(Saved data entries)
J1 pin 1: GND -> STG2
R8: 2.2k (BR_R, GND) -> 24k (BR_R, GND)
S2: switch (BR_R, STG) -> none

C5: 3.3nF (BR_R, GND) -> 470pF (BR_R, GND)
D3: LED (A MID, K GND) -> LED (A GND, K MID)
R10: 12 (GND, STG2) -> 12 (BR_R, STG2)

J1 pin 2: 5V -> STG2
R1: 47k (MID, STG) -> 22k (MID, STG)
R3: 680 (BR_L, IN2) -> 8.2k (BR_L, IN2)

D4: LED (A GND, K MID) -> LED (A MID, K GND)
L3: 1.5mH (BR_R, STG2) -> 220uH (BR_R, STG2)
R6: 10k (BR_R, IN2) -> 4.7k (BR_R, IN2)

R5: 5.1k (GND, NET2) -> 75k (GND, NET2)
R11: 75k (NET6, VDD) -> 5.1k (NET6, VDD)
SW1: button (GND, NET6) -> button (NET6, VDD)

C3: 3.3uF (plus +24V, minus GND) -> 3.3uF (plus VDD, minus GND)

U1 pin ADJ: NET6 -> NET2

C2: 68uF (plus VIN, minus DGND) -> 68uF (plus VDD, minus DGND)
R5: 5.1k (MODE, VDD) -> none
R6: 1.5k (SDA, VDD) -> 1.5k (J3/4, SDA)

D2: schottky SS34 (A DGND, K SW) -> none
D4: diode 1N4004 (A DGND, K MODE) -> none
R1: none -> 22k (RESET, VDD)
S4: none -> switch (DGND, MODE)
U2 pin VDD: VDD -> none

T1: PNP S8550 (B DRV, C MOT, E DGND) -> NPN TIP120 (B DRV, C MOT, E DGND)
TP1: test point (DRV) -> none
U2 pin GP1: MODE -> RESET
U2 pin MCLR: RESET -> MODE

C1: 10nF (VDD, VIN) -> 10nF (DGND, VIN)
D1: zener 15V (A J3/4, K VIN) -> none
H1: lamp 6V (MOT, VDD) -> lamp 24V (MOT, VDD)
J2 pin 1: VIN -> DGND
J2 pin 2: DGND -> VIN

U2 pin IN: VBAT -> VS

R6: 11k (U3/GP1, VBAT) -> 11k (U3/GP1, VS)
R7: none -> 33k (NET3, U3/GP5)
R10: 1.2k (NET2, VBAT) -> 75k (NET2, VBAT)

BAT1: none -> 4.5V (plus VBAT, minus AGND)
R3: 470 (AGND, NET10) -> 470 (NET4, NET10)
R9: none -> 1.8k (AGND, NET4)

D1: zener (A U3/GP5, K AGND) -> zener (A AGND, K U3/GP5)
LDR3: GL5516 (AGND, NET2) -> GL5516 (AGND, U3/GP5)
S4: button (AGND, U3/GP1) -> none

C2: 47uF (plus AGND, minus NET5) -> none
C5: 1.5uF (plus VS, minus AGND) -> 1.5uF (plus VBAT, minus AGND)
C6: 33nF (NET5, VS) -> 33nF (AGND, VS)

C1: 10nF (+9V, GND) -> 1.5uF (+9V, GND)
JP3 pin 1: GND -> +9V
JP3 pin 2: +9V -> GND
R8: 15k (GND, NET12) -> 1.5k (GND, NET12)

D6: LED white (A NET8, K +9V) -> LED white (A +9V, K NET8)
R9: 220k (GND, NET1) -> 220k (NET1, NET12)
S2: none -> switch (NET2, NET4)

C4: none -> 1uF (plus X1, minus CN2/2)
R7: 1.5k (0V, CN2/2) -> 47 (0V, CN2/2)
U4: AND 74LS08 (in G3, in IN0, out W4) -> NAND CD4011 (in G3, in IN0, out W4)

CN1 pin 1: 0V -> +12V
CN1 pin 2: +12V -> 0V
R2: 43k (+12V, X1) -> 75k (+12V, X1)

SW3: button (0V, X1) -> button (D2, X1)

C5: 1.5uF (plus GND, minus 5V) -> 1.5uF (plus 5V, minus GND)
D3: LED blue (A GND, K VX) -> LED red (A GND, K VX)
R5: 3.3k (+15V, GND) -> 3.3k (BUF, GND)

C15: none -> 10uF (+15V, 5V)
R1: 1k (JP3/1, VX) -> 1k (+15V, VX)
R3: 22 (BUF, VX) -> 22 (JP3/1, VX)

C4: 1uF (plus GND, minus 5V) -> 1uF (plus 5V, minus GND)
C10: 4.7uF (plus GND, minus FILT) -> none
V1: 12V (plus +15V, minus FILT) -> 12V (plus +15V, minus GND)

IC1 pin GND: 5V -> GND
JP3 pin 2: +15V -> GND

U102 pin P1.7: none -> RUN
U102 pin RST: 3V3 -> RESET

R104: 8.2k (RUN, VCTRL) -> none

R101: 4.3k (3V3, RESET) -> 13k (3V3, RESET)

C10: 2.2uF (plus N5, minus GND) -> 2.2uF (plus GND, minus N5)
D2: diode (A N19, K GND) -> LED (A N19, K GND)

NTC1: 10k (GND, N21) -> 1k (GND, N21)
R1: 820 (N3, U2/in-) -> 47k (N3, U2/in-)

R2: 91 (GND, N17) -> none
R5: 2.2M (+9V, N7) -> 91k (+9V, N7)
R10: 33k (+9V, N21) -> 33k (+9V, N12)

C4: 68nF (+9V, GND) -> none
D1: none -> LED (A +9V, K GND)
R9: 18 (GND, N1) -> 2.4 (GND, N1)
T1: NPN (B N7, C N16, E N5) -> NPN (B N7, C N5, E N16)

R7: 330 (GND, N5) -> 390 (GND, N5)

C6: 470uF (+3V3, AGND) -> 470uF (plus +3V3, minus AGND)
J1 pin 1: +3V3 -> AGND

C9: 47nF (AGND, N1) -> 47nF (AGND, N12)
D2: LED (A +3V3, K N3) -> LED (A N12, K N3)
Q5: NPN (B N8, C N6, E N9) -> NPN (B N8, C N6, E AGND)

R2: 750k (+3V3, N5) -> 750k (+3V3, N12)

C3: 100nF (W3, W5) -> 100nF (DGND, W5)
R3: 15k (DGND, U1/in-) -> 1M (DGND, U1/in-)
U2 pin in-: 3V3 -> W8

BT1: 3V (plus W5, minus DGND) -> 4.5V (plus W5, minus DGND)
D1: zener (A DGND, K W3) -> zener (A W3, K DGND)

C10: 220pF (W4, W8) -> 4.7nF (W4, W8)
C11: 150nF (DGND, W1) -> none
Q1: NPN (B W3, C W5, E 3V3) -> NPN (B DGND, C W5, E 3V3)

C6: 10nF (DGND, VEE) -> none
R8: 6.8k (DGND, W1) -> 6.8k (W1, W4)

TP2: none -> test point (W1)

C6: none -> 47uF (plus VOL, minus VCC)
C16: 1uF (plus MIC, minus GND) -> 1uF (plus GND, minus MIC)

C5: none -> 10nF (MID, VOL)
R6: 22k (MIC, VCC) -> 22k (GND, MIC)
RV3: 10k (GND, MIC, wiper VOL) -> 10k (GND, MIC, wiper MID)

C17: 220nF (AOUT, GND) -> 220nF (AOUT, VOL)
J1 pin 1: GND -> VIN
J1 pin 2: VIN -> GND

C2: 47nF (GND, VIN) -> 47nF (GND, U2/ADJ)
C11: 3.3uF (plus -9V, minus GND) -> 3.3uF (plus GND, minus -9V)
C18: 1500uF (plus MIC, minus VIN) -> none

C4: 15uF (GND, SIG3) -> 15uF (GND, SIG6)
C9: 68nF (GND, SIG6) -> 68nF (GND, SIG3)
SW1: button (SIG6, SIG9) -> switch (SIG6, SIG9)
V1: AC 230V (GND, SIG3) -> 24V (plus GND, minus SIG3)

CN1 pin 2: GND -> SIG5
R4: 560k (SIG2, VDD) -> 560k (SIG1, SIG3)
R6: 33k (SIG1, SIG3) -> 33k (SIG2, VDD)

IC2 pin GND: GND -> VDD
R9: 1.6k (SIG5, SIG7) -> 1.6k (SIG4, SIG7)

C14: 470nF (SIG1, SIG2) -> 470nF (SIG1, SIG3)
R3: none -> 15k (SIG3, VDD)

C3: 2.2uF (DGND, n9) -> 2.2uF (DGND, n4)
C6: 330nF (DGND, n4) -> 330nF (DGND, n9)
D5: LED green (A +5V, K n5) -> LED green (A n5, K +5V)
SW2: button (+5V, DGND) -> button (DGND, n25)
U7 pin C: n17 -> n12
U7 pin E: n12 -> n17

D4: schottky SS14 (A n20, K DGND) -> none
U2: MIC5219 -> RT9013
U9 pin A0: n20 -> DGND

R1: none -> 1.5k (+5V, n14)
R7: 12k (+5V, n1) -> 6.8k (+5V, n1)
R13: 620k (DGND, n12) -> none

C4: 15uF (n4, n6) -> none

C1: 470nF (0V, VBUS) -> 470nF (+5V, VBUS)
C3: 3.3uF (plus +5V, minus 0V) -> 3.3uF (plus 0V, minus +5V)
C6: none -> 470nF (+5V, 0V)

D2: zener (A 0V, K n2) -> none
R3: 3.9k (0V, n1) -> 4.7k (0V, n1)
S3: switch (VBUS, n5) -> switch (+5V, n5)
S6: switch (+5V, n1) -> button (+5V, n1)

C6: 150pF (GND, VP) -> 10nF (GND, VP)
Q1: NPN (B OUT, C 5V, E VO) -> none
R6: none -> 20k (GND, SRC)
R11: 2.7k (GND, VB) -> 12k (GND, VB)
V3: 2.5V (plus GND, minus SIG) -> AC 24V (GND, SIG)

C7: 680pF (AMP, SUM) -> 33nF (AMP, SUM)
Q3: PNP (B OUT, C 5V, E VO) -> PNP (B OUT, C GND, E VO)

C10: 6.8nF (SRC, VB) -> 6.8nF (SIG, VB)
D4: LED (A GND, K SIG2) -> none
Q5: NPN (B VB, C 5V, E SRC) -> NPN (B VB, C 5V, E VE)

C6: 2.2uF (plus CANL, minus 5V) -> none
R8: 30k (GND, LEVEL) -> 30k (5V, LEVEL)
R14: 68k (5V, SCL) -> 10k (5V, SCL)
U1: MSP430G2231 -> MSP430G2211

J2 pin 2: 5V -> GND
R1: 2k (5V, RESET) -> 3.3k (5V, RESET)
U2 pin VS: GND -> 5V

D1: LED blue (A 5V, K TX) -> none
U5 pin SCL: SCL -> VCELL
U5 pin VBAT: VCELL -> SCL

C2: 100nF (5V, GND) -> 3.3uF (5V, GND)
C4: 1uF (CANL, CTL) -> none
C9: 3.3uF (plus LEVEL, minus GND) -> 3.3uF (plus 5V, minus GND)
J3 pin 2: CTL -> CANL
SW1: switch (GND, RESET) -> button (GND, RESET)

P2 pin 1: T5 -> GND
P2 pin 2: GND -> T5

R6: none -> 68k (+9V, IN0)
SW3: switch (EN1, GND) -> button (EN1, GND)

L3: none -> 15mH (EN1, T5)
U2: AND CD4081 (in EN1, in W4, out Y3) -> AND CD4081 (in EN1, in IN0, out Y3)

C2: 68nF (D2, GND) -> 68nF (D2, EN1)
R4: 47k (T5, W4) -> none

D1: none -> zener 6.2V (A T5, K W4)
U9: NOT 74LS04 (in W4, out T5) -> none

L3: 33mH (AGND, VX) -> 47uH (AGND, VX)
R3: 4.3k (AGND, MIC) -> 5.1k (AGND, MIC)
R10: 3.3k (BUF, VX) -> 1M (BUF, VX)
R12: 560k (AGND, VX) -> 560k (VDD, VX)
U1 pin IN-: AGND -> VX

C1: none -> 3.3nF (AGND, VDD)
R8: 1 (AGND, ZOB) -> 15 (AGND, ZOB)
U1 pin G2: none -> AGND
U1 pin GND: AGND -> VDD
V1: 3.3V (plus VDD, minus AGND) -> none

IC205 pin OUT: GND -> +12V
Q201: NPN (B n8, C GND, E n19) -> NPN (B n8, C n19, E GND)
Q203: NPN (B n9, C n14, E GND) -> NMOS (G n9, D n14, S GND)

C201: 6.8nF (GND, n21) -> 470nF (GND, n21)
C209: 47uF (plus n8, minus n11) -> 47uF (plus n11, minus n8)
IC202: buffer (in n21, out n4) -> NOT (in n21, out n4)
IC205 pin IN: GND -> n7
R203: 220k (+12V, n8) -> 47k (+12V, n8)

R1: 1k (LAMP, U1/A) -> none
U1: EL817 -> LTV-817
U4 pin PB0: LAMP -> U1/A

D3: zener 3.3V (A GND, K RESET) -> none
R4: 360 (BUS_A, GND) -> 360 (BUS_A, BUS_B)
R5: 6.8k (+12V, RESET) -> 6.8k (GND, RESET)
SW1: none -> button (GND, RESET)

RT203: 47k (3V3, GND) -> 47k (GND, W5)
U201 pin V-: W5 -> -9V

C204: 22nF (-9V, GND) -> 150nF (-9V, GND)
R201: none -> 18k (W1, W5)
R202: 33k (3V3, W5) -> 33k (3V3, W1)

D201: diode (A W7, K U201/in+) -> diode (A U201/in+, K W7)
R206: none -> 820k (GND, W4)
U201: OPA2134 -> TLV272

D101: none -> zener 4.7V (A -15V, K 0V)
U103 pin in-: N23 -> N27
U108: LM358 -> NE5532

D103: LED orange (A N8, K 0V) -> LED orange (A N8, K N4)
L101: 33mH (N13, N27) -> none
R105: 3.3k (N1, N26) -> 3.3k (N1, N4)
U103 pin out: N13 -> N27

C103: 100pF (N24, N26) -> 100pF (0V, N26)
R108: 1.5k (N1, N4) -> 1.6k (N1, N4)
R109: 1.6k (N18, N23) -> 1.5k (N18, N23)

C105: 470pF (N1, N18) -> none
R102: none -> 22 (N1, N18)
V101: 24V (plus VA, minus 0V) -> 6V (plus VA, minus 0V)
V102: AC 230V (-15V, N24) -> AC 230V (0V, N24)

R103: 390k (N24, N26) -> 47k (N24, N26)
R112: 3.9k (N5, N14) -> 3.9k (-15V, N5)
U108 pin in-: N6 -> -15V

## [Task description]
Of the entries above, repeat exactly the lines between the line with "R101: 4.3k (3V3, RESET) -> 13k (3V3, RESET)" and the line with "C6: 10nF (DGND, VEE) -> none", inclusive, and no others.

## [Exercise output]
R101: 4.3k (3V3, RESET) -> 13k (3V3, RESET)

C10: 2.2uF (plus N5, minus GND) -> 2.2uF (plus GND, minus N5)
D2: diode (A N19, K GND) -> LED (A N19, K GND)

NTC1: 10k (GND, N21) -> 1k (GND, N21)
R1: 820 (N3, U2/in-) -> 47k (N3, U2/in-)

R2: 91 (GND, N17) -> none
R5: 2.2M (+9V, N7) -> 91k (+9V, N7)
R10: 33k (+9V, N21) -> 33k (+9V, N12)

C4: 68nF (+9V, GND) -> none
D1: none -> LED (A +9V, K GND)
R9: 18 (GND, N1) -> 2.4 (GND, N1)
T1: NPN (B N7, C N16, E N5) -> NPN (B N7, C N5, E N16)

R7: 330 (GND, N5) -> 390 (GND, N5)

C6: 470uF (+3V3, AGND) -> 470uF (plus +3V3, minus AGND)
J1 pin 1: +3V3 -> AGND

C9: 47nF (AGND, N1) -> 47nF (AGND, N12)
D2: LED (A +3V3, K N3) -> LED (A N12, K N3)
Q5: NPN (B N8, C N6, E N9) -> NPN (B N8, C N6, E AGND)

R2: 750k (+3V3, N5) -> 750k (+3V3, N12)

C3: 100nF (W3, W5) -> 100nF (DGND, W5)
R3: 15k (DGND, U1/in-) -> 1M (DGND, U1/in-)
U2 pin in-: 3V3 -> W8

BT1: 3V (plus W5, minus DGND) -> 4.5V (plus W5, minus DGND)
D1: zener (A DGND, K W3) -> zener (A W3, K DGND)

C10: 220pF (W4, W8) -> 4.7nF (W4, W8)
C11: 150nF (DGND, W1) -> none
Q1: NPN (B W3, C W5, E 3V3) -> NPN (B DGND, C W5, E 3V3)

C6: 10nF (DGND, VEE) -> none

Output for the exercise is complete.